REQUIREMENT
Could you repeat the entries below word for word, leaving nothing out?

[Stored records]
*****

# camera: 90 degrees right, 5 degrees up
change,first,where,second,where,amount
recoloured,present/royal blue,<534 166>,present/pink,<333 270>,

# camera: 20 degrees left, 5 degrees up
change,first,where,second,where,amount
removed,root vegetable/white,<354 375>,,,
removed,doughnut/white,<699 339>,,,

*****

RESULT FOR THIS TASK
# camera: 90 degrees right, 5 degrees up
change,first,where,second,where,amount
recoloured,present/royal blue,<534 166>,present/pink,<333 270>,

# camera: 20 degrees left, 5 degrees up
change,first,where,second,where,amount
removed,root vegetable/white,<354 375>,,,
removed,doughnut/white,<699 339>,,,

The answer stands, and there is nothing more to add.